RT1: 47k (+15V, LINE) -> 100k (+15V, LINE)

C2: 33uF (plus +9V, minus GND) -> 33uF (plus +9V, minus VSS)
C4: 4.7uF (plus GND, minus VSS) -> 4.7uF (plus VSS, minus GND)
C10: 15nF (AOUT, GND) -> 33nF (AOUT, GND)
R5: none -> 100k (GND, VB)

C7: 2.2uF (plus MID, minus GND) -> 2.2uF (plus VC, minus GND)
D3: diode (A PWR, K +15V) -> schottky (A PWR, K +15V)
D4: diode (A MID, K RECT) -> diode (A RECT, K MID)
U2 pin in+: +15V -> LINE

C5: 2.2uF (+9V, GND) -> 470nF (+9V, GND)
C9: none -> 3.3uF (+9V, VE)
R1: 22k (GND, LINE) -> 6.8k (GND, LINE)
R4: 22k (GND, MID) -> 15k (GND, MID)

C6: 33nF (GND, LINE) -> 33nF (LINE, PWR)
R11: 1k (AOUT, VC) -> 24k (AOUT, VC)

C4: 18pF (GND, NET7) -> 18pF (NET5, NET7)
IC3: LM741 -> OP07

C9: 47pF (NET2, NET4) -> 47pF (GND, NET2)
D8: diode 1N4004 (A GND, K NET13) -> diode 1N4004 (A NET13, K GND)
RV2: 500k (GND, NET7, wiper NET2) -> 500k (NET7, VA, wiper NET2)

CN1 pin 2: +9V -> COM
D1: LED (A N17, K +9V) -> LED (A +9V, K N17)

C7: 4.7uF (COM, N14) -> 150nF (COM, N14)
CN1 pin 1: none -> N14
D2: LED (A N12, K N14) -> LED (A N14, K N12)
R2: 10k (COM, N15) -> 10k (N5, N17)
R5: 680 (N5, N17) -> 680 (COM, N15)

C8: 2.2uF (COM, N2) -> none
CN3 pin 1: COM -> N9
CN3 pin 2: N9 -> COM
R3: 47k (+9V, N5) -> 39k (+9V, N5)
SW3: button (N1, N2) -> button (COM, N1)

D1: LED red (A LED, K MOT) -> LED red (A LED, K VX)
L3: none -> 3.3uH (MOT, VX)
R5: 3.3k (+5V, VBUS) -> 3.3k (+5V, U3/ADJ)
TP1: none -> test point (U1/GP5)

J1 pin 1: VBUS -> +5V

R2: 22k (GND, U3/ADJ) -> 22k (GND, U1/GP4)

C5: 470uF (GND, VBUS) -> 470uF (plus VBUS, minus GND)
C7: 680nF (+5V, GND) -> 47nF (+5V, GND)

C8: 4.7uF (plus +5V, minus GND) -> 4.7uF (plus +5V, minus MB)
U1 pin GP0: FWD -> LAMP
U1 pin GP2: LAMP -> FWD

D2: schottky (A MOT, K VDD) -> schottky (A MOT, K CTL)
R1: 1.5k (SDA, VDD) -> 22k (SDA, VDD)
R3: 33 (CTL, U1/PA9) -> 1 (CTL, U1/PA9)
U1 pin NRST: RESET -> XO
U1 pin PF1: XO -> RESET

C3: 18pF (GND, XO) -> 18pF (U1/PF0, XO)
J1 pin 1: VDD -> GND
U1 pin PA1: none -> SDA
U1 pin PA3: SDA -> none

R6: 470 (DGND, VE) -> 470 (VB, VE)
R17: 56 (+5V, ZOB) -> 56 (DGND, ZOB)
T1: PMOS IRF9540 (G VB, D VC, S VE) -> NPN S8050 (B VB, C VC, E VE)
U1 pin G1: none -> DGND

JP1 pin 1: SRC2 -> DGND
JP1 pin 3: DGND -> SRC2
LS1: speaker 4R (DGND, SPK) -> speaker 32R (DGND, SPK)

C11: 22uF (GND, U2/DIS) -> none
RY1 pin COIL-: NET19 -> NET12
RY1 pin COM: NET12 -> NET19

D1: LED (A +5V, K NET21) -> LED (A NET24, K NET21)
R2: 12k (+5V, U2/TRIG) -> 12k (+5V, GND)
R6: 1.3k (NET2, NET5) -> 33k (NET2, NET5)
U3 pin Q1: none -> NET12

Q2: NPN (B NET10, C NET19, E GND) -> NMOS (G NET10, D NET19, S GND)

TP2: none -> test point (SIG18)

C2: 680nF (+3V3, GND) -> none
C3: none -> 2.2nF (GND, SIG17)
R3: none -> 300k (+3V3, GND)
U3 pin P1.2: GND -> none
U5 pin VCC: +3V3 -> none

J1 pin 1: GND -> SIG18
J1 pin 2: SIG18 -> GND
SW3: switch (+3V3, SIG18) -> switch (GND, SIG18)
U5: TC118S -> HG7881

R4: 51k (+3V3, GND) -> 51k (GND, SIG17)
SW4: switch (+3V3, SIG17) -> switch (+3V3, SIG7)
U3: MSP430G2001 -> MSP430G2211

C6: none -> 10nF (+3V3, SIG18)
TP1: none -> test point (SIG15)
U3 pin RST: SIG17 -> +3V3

____________________

__Exercise__. The records above need to be transcribed in full. Keep every character unchanged.

__The completed task__.
RT1: 47k (+15V, LINE) -> 100k (+15V, LINE)

C2: 33uF (plus +9V, minus GND) -> 33uF (plus +9V, minus VSS)
C4: 4.7uF (plus GND, minus VSS) -> 4.7uF (plus VSS, minus GND)
C10: 15nF (AOUT, GND) -> 33nF (AOUT, GND)
R5: none -> 100k (GND, VB)

C7: 2.2uF (plus MID, minus GND) -> 2.2uF (plus VC, minus GND)
D3: diode (A PWR, K +15V) -> schottky (A PWR, K +15V)
D4: diode (A MID, K RECT) -> diode (A RECT, K MID)
U2 pin in+: +15V -> LINE

C5: 2.2uF (+9V, GND) -> 470nF (+9V, GND)
C9: none -> 3.3uF (+9V, VE)
R1: 22k (GND, LINE) -> 6.8k (GND, LINE)
R4: 22k (GND, MID) -> 15k (GND, MID)

C6: 33nF (GND, LINE) -> 33nF (LINE, PWR)
R11: 1k (AOUT, VC) -> 24k (AOUT, VC)

C4: 18pF (GND, NET7) -> 18pF (NET5, NET7)
IC3: LM741 -> OP07

C9: 47pF (NET2, NET4) -> 47pF (GND, NET2)
D8: diode 1N4004 (A GND, K NET13) -> diode 1N4004 (A NET13, K GND)
RV2: 500k (GND, NET7, wiper NET2) -> 500k (NET7, VA, wiper NET2)

CN1 pin 2: +9V -> COM
D1: LED (A N17, K +9V) -> LED (A +9V, K N17)

C7: 4.7uF (COM, N14) -> 150nF (COM, N14)
CN1 pin 1: none -> N14
D2: LED (A N12, K N14) -> LED (A N14, K N12)
R2: 10k (COM, N15) -> 10k (N5, N17)
R5: 680 (N5, N17) -> 680 (COM, N15)

C8: 2.2uF (COM, N2) -> none
CN3 pin 1: COM -> N9
CN3 pin 2: N9 -> COM
R3: 47k (+9V, N5) -> 39k (+9V, N5)
SW3: button (N1, N2) -> button (COM, N1)

D1: LED red (A LED, K MOT) -> LED red (A LED, K VX)
L3: none -> 3.3uH (MOT, VX)
R5: 3.3k (+5V, VBUS) -> 3.3k (+5V, U3/ADJ)
TP1: none -> test point (U1/GP5)

J1 pin 1: VBUS -> +5V

R2: 22k (GND, U3/ADJ) -> 22k (GND, U1/GP4)

C5: 470uF (GND, VBUS) -> 470uF (plus VBUS, minus GND)
C7: 680nF (+5V, GND) -> 47nF (+5V, GND)

C8: 4.7uF (plus +5V, minus GND) -> 4.7uF (plus +5V, minus MB)
U1 pin GP0: FWD -> LAMP
U1 pin GP2: LAMP -> FWD

D2: schottky (A MOT, K VDD) -> schottky (A MOT, K CTL)
R1: 1.5k (SDA, VDD) -> 22k (SDA, VDD)
R3: 33 (CTL, U1/PA9) -> 1 (CTL, U1/PA9)
U1 pin NRST: RESET -> XO
U1 pin PF1: XO -> RESET

C3: 18pF (GND, XO) -> 18pF (U1/PF0, XO)
J1 pin 1: VDD -> GND
U1 pin PA1: none -> SDA
U1 pin PA3: SDA -> none

R6: 470 (DGND, VE) -> 470 (VB, VE)
R17: 56 (+5V, ZOB) -> 56 (DGND, ZOB)
T1: PMOS IRF9540 (G VB, D VC, S VE) -> NPN S8050 (B VB, C VC, E VE)
U1 pin G1: none -> DGND

JP1 pin 1: SRC2 -> DGND
JP1 pin 3: DGND -> SRC2
LS1: speaker 4R (DGND, SPK) -> speaker 32R (DGND, SPK)

C11: 22uF (GND, U2/DIS) -> none
RY1 pin COIL-: NET19 -> NET12
RY1 pin COM: NET12 -> NET19

D1: LED (A +5V, K NET21) -> LED (A NET24, K NET21)
R2: 12k (+5V, U2/TRIG) -> 12k (+5V, GND)
R6: 1.3k (NET2, NET5) -> 33k (NET2, NET5)
U3 pin Q1: none -> NET12

Q2: NPN (B NET10, C NET19, E GND) -> NMOS (G NET10, D NET19, S GND)

TP2: none -> test point (SIG18)

C2: 680nF (+3V3, GND) -> none
C3: none -> 2.2nF (GND, SIG17)
R3: none -> 300k (+3V3, GND)
U3 pin P1.2: GND -> none
U5 pin VCC: +3V3 -> none

J1 pin 1: GND -> SIG18
J1 pin 2: SIG18 -> GND
SW3: switch (+3V3, SIG18) -> switch (GND, SIG18)
U5: TC118S -> HG7881

R4: 51k (+3V3, GND) -> 51k (GND, SIG17)
SW4: switch (+3V3, SIG17) -> switch (+3V3, SIG7)
U3: MSP430G2001 -> MSP430G2211

C6: none -> 10nF (+3V3, SIG18)
TP1: none -> test point (SIG15)
U3 pin RST: SIG17 -> +3V3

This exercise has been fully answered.